WHAT TO DO:
Word for word, transcribe the data below from the line with "shifted: zezizini (black)" to the line with "repainted: malanin (turquoise)", keeping both of those lines.

DATA SECTION:
════════════════════
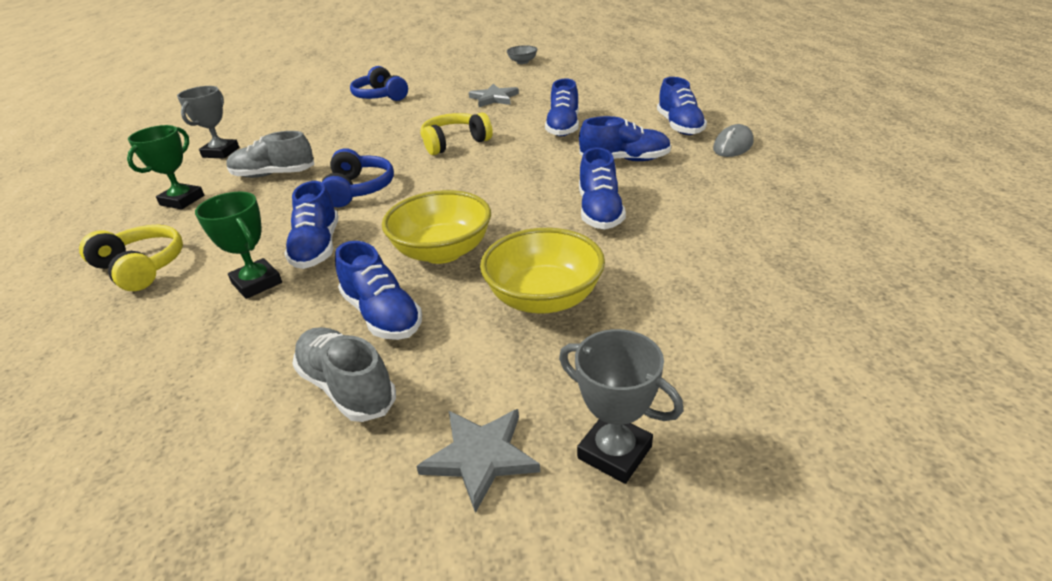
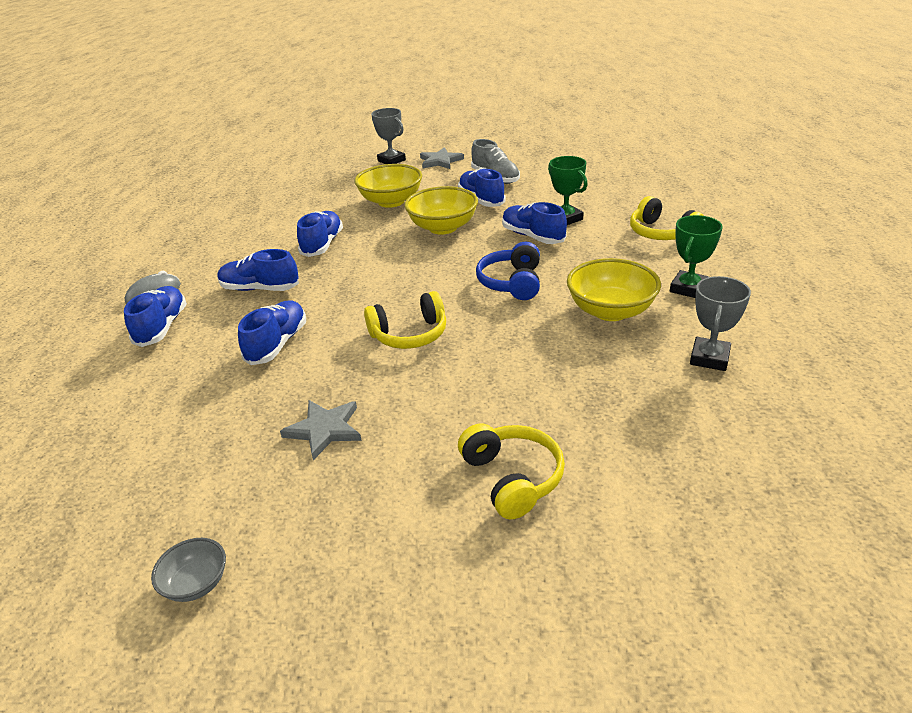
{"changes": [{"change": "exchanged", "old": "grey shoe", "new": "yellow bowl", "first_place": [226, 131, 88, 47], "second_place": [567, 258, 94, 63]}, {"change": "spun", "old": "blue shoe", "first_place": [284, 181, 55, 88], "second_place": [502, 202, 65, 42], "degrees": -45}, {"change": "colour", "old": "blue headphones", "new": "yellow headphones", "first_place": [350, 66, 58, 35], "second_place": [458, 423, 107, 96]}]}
════════════════════
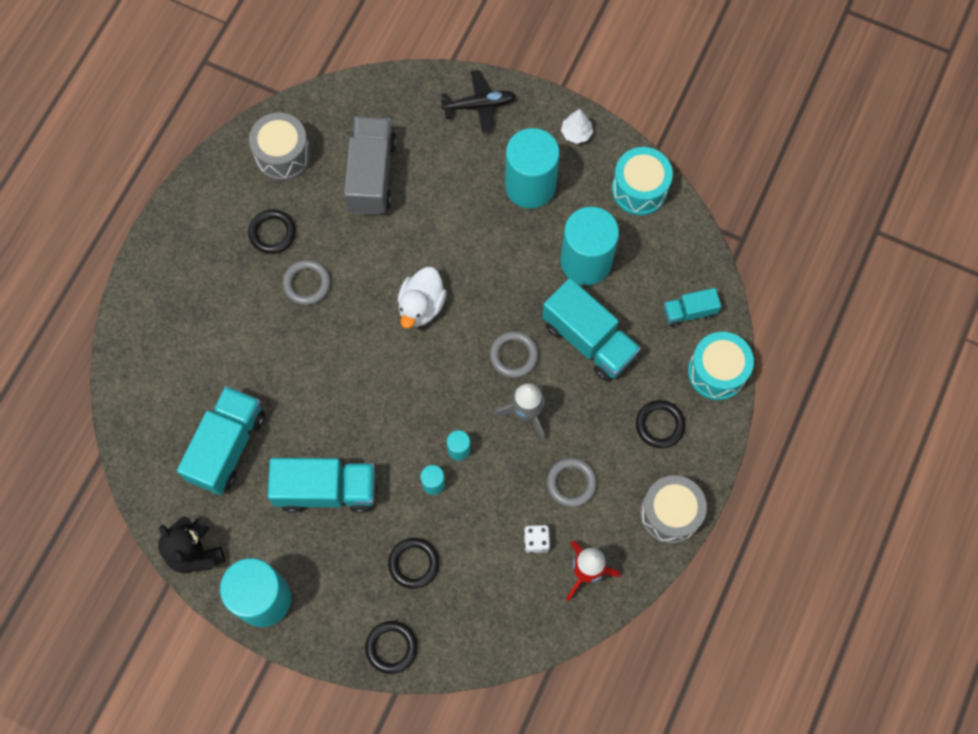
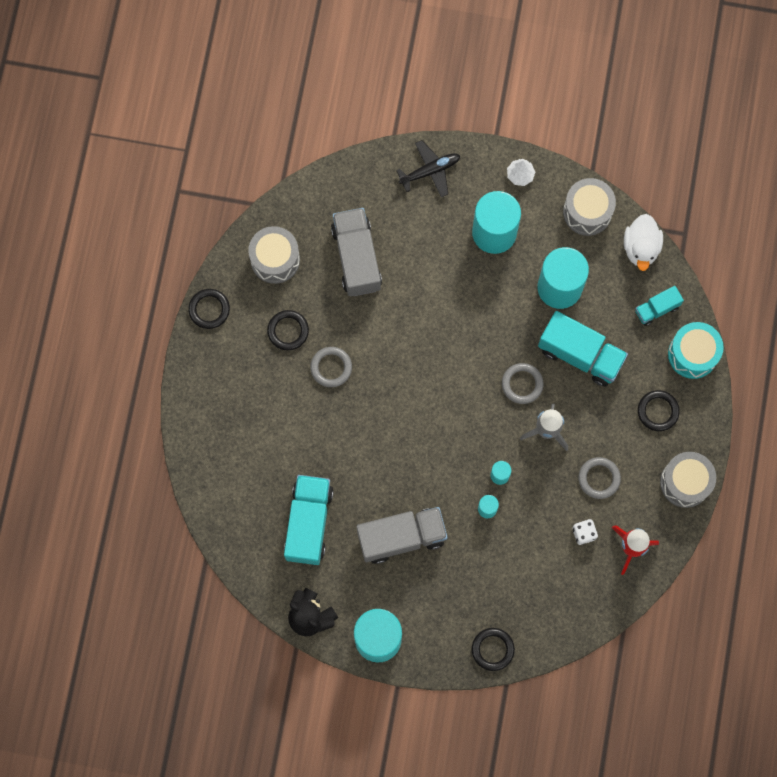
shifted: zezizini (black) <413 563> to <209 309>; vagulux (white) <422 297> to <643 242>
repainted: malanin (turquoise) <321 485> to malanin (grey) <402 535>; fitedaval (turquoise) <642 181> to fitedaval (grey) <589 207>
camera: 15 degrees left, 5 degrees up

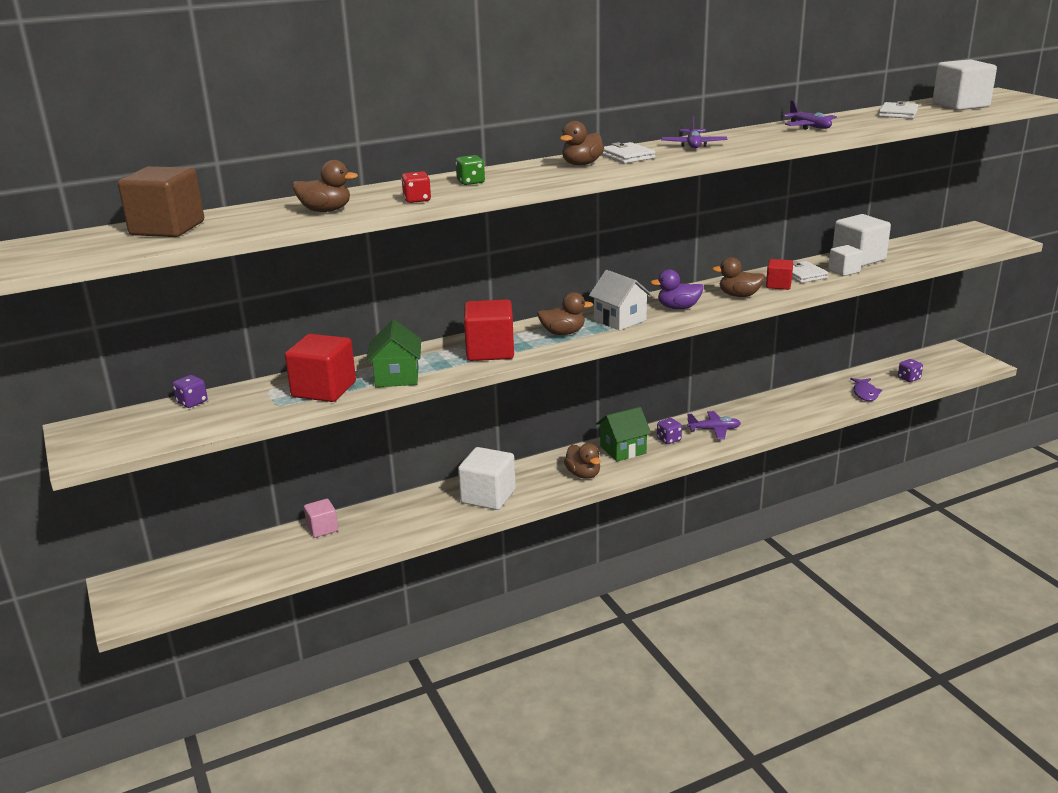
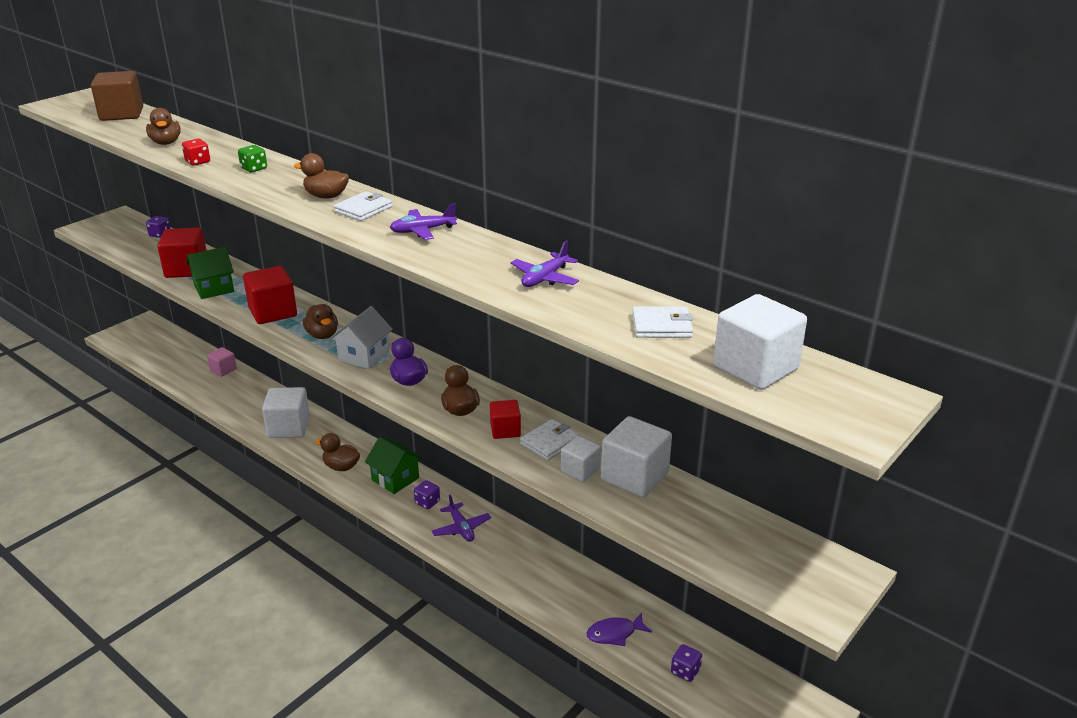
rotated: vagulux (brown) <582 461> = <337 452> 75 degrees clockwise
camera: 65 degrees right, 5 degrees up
════════════════════
SOLUTION TO THIS PROBLEM:
shifted: zezizini (black) <413 563> to <209 309>; vagulux (white) <422 297> to <643 242>
repainted: malanin (turquoise) <321 485> to malanin (grey) <402 535>; fitedaval (turquoise) <642 181> to fitedaval (grey) <589 207>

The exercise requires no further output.